Work instructions →
Starting at the top of the entries, restate word for word each line up to and including the one with "C3: 27pF (GND, VOL) -> 22pF (GND, VOL)".

Data shown →
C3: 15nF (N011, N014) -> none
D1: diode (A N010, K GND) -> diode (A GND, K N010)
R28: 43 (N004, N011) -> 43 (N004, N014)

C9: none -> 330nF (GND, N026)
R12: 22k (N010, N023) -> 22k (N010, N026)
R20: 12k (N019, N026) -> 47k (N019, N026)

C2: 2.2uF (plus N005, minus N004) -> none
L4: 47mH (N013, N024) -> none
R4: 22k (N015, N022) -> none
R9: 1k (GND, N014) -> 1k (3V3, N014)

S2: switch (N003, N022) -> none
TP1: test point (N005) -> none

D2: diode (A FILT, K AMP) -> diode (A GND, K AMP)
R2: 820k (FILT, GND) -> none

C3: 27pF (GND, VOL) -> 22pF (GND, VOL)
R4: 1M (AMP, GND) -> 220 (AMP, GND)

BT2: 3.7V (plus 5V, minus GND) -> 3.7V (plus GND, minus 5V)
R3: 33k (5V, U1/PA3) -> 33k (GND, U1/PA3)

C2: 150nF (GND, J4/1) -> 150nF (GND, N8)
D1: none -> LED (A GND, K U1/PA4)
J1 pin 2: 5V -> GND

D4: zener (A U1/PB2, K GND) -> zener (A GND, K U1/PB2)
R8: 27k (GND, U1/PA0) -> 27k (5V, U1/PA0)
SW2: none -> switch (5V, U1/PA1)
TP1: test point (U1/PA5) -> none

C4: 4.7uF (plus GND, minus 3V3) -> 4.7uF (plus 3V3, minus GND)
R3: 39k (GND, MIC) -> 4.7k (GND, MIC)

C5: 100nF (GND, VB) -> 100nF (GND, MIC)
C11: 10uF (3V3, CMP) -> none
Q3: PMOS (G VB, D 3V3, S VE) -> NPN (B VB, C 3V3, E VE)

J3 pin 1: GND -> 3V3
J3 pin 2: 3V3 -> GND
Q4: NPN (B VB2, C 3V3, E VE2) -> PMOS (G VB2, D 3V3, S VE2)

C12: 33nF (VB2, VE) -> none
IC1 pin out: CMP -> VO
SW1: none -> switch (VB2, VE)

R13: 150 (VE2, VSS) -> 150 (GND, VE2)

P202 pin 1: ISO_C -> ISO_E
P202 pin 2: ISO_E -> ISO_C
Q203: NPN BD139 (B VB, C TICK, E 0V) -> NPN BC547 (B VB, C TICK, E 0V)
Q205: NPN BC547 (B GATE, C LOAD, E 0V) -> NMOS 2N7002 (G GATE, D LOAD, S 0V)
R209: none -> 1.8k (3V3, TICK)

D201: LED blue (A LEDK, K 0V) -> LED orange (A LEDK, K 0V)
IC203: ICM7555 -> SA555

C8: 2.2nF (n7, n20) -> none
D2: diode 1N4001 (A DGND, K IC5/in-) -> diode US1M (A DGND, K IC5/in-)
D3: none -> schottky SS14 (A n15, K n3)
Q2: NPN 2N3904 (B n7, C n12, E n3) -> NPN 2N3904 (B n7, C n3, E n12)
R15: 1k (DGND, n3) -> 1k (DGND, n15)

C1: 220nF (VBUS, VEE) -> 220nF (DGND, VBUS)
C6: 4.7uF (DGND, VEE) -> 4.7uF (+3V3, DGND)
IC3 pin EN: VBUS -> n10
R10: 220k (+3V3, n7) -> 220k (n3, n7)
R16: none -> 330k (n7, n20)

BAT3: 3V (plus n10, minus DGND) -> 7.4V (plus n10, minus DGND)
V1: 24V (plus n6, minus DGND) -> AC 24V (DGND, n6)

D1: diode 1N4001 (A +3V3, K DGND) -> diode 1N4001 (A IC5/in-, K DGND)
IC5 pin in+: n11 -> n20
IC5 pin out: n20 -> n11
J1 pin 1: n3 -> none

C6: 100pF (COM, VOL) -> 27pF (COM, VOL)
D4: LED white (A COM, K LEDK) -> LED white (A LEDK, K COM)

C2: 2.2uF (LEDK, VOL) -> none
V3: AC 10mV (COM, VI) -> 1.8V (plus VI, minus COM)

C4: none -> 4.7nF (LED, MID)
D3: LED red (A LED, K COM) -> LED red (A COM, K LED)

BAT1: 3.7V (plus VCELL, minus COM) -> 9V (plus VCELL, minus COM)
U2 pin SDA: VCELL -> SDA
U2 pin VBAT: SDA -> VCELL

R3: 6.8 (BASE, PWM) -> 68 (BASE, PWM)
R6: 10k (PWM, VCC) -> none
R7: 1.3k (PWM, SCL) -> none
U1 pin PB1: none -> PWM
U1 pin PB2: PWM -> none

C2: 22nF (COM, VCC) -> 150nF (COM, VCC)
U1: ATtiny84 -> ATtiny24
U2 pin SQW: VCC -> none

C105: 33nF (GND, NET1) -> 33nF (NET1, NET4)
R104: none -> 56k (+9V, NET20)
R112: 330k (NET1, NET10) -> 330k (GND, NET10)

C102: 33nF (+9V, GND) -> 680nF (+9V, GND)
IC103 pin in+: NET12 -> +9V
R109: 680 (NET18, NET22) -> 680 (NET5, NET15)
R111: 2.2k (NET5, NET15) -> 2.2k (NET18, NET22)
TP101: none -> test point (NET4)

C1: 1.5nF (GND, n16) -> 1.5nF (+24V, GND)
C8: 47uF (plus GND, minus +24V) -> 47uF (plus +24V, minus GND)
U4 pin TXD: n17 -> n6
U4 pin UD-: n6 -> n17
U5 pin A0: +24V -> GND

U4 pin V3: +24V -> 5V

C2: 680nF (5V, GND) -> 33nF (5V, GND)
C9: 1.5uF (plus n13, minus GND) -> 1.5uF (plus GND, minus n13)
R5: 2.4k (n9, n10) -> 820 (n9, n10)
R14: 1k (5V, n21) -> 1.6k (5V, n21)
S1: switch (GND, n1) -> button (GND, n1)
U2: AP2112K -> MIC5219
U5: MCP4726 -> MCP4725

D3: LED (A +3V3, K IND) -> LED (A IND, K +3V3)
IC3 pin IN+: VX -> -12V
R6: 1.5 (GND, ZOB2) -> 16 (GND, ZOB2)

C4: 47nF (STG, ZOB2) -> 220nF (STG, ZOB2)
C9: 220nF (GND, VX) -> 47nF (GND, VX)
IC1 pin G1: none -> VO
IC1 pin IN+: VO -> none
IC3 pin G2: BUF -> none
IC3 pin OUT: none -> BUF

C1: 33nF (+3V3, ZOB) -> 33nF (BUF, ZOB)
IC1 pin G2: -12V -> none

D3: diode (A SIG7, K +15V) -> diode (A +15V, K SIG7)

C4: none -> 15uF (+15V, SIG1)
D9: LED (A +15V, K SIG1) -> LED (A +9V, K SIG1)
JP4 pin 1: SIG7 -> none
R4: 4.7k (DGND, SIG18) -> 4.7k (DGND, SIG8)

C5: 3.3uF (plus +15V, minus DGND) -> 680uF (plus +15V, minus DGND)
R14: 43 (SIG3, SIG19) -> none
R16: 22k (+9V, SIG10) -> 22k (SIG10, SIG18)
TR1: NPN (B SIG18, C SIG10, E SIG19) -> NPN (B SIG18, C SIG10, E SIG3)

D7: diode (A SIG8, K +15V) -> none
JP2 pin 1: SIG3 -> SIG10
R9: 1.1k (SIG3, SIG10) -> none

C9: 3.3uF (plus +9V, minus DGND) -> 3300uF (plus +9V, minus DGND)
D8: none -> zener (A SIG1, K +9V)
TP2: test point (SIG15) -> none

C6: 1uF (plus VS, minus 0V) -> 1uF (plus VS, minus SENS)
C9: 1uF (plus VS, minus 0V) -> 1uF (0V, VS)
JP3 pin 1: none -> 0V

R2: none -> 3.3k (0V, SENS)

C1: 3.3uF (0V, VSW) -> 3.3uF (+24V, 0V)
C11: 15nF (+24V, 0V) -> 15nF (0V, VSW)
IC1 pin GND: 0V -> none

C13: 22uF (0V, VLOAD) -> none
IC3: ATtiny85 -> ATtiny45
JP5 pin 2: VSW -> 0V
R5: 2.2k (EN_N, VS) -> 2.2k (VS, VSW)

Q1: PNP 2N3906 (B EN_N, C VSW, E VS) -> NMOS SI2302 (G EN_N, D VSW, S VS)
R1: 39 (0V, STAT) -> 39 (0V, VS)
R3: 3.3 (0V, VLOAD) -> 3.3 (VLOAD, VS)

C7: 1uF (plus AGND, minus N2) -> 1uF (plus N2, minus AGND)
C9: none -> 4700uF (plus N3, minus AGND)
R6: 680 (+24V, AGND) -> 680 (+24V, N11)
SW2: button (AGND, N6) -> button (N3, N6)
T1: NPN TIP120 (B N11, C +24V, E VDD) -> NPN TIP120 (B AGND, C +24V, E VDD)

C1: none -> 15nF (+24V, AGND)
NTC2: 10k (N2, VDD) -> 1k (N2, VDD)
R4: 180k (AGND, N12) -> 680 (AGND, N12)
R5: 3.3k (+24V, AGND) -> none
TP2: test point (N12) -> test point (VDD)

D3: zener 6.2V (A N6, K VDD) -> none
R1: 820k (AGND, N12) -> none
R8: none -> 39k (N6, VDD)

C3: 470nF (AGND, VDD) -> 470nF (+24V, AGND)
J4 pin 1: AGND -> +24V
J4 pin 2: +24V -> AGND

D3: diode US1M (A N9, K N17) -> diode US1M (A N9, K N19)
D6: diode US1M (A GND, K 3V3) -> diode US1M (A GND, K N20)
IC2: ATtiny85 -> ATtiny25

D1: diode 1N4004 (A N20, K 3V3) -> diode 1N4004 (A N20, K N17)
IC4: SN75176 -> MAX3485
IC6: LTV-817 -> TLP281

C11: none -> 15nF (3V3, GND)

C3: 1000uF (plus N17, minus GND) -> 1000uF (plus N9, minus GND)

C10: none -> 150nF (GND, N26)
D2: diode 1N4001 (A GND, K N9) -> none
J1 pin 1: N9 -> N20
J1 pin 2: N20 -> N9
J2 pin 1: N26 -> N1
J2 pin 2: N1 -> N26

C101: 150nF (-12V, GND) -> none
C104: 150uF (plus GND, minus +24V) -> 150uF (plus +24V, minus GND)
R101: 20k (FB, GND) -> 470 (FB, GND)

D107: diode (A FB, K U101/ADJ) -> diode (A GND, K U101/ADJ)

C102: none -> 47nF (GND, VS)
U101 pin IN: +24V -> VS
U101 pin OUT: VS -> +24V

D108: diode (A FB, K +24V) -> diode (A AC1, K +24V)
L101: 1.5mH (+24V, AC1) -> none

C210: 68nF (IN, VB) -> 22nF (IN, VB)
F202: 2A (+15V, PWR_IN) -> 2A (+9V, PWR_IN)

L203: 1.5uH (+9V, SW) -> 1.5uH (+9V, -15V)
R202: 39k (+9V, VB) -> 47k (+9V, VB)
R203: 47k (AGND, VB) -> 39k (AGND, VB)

Solution to the problem →
C3: 15nF (N011, N014) -> none
D1: diode (A N010, K GND) -> diode (A GND, K N010)
R28: 43 (N004, N011) -> 43 (N004, N014)

C9: none -> 330nF (GND, N026)
R12: 22k (N010, N023) -> 22k (N010, N026)
R20: 12k (N019, N026) -> 47k (N019, N026)

C2: 2.2uF (plus N005, minus N004) -> none
L4: 47mH (N013, N024) -> none
R4: 22k (N015, N022) -> none
R9: 1k (GND, N014) -> 1k (3V3, N014)

S2: switch (N003, N022) -> none
TP1: test point (N005) -> none

D2: diode (A FILT, K AMP) -> diode (A GND, K AMP)
R2: 820k (FILT, GND) -> none

C3: 27pF (GND, VOL) -> 22pF (GND, VOL)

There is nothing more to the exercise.